Data under study:
☆ ☆ ☆
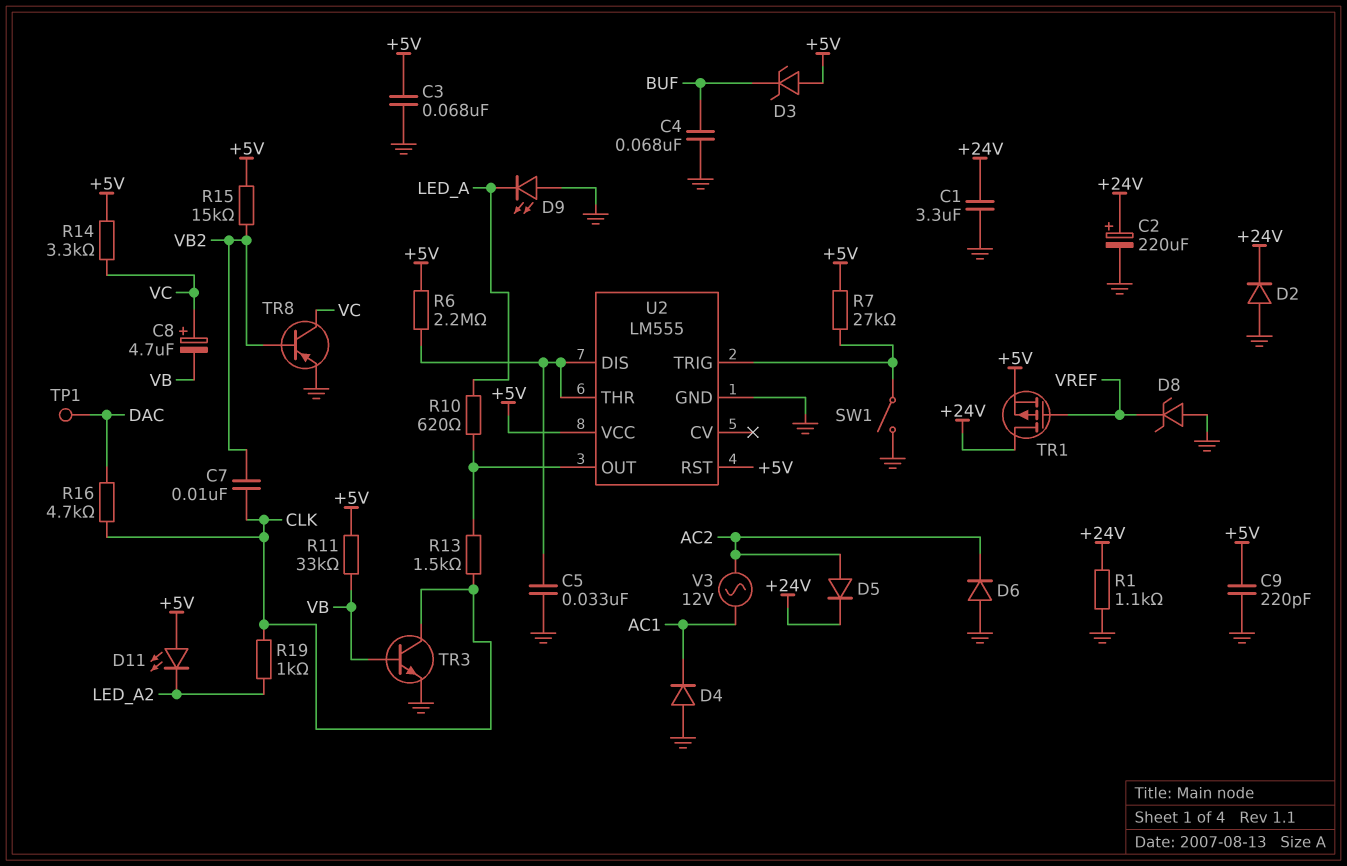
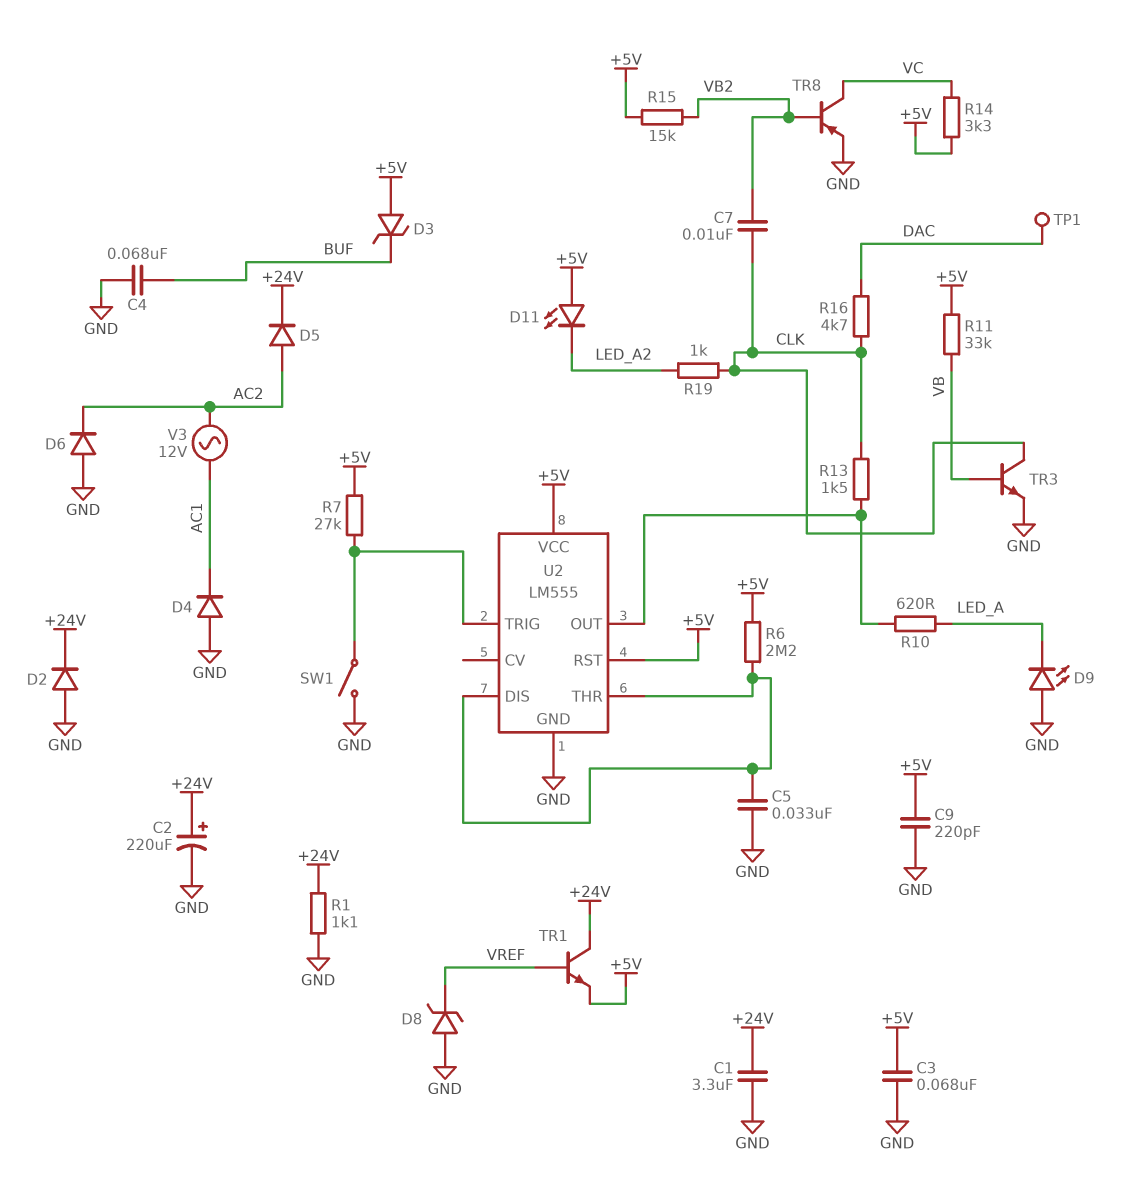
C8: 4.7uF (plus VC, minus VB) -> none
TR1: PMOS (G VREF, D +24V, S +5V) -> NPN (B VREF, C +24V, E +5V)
☆ ☆ ☆
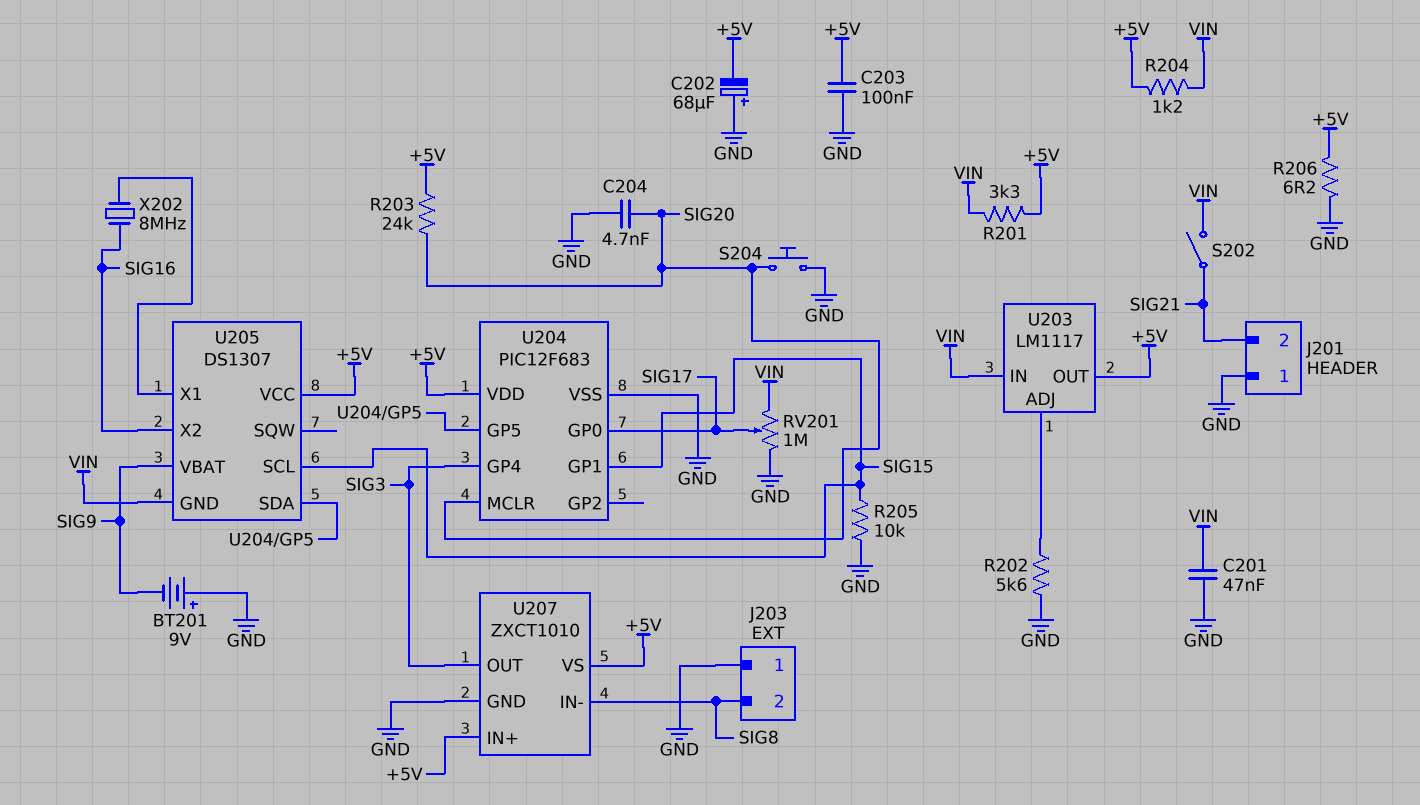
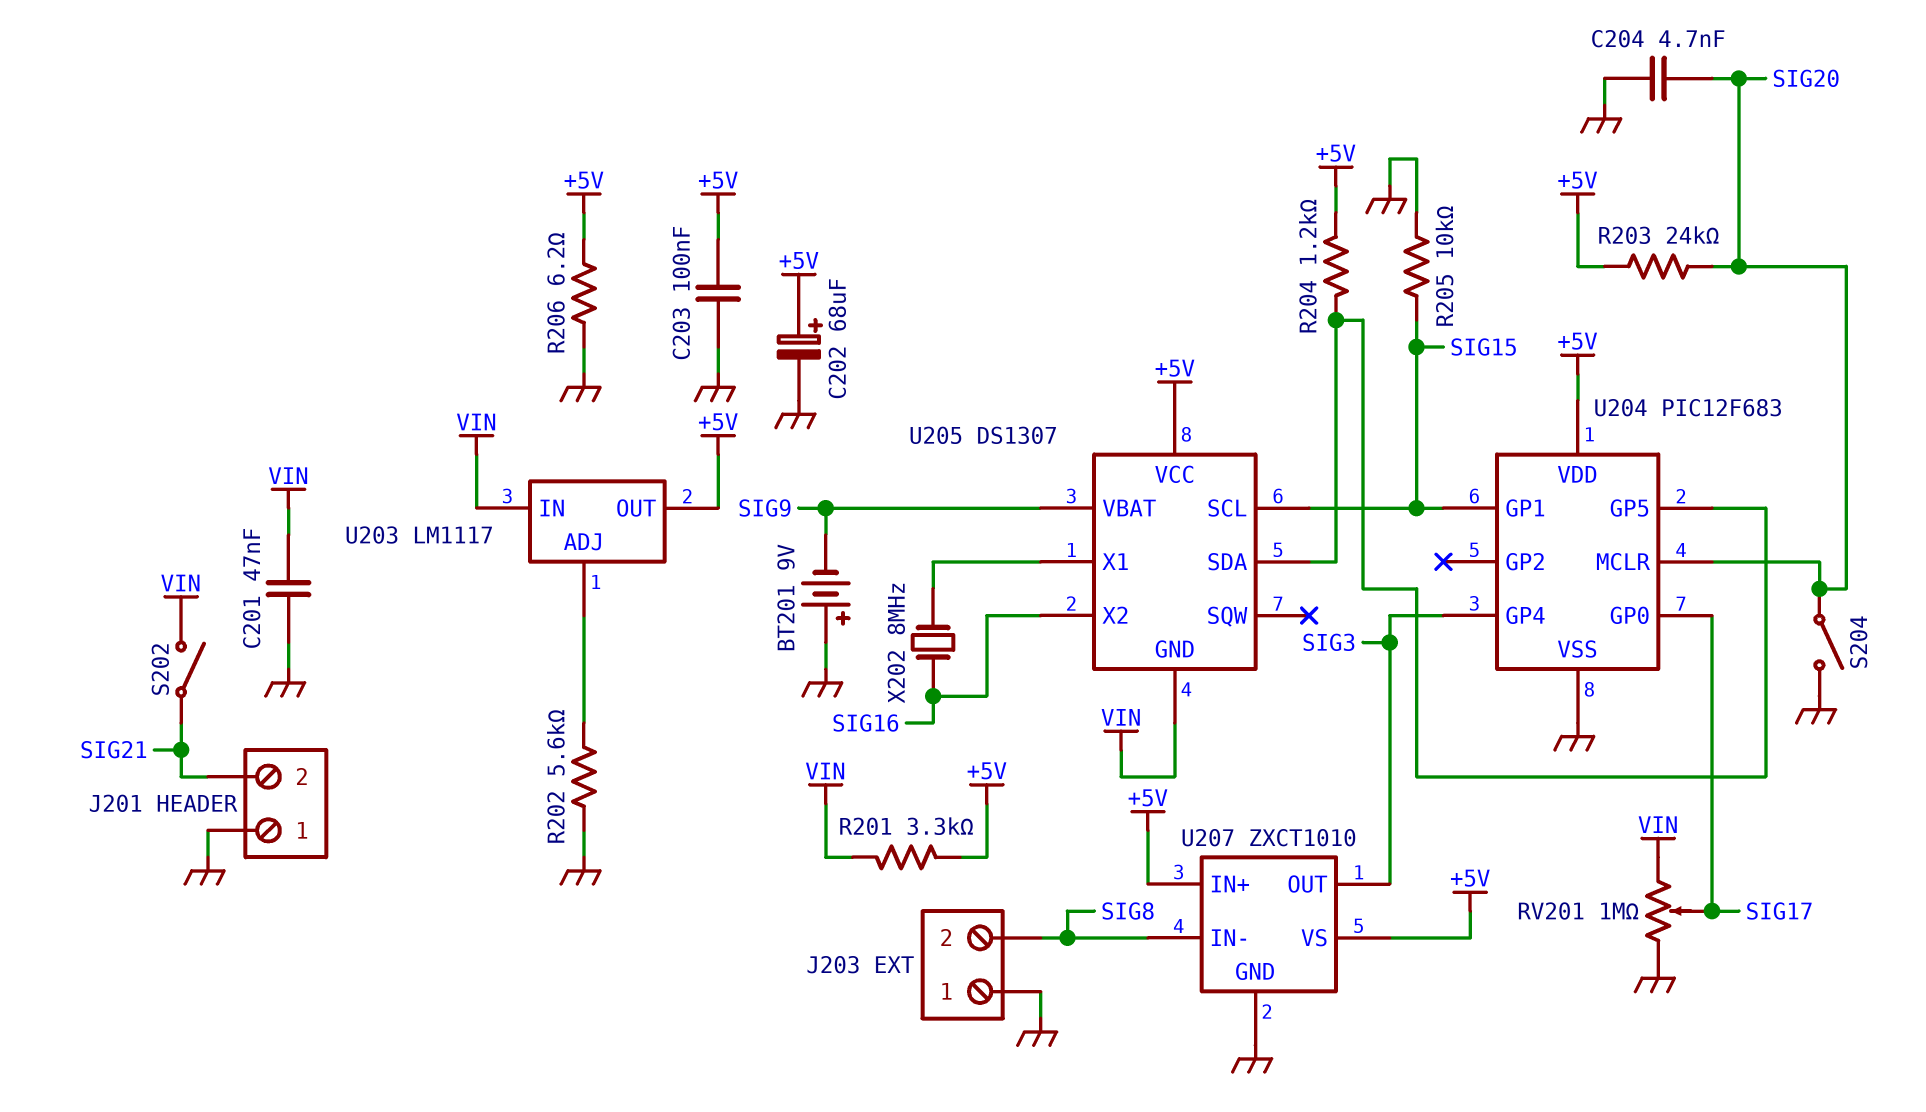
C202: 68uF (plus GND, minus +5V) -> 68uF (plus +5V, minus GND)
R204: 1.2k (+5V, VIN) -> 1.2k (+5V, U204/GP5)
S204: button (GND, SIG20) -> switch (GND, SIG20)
☆ ☆ ☆
Assignment:
Take every line from the data that includes the word "plus".

Task output:
C8: 4.7uF (plus VC, minus VB) -> none
C202: 68uF (plus GND, minus +5V) -> 68uF (plus +5V, minus GND)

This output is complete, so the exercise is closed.